Dataset records.

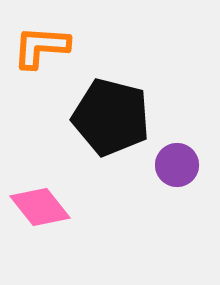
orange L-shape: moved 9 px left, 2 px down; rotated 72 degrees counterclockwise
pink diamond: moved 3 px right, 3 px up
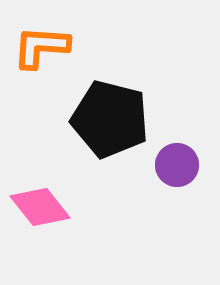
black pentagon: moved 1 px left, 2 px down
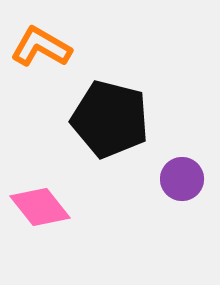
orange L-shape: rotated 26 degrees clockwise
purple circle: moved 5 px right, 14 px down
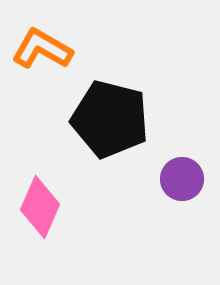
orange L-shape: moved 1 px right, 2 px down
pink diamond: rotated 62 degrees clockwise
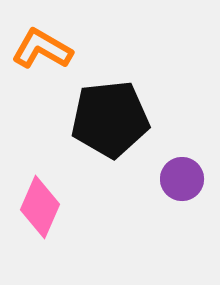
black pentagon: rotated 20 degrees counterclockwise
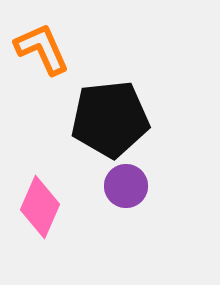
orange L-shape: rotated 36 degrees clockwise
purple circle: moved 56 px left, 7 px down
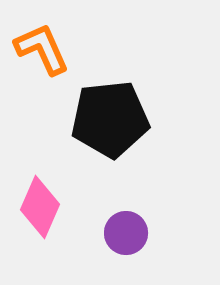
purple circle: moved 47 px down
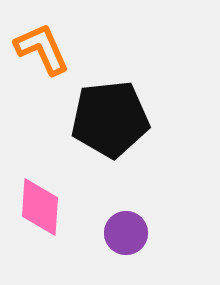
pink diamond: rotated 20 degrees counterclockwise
* * *
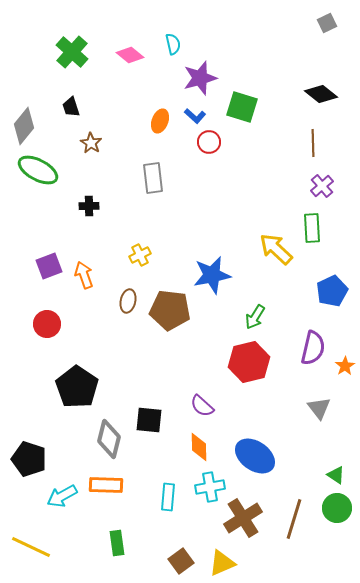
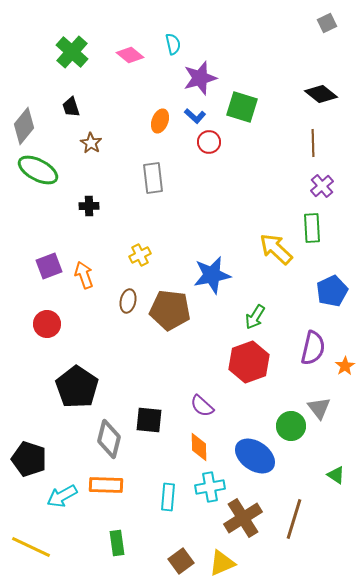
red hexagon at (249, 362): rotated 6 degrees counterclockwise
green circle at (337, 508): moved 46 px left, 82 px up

Exercise task.
Quote the entries in the first block word for word, starting at the line that has "orange L-shape: moved 9" and ending after the line that has "purple circle: moved 47 px down". Leave the pictures out.

Answer to this problem.
orange L-shape: moved 9 px left, 2 px down; rotated 72 degrees counterclockwise
pink diamond: moved 3 px right, 3 px up
black pentagon: moved 1 px left, 2 px down
orange L-shape: rotated 26 degrees clockwise
purple circle: moved 5 px right, 14 px down
orange L-shape: moved 1 px right, 2 px down
pink diamond: rotated 62 degrees clockwise
black pentagon: rotated 20 degrees counterclockwise
orange L-shape: rotated 36 degrees clockwise
purple circle: moved 56 px left, 7 px down
purple circle: moved 47 px down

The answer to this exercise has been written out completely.